Go over the data and copy out each line with "NMOS" in it.

Detected change data

+ + + + +

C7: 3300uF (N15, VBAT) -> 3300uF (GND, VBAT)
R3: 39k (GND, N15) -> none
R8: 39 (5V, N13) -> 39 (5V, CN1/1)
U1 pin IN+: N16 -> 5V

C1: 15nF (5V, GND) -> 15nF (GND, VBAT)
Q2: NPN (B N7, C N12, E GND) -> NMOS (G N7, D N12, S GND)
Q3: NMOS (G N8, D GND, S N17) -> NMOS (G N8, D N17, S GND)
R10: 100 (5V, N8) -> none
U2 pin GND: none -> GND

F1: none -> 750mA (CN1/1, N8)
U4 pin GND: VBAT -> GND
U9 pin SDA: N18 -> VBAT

+ + + + +

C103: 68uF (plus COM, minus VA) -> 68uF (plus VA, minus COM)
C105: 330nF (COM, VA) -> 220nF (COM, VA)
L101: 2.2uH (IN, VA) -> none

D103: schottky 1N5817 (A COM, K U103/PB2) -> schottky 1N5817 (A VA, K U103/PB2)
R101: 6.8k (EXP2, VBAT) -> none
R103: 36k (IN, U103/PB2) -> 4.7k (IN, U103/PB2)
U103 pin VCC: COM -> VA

+ + + + +

PROBLEM SOLUTION:
Q2: NPN (B N7, C N12, E GND) -> NMOS (G N7, D N12, S GND)
Q3: NMOS (G N8, D GND, S N17) -> NMOS (G N8, D N17, S GND)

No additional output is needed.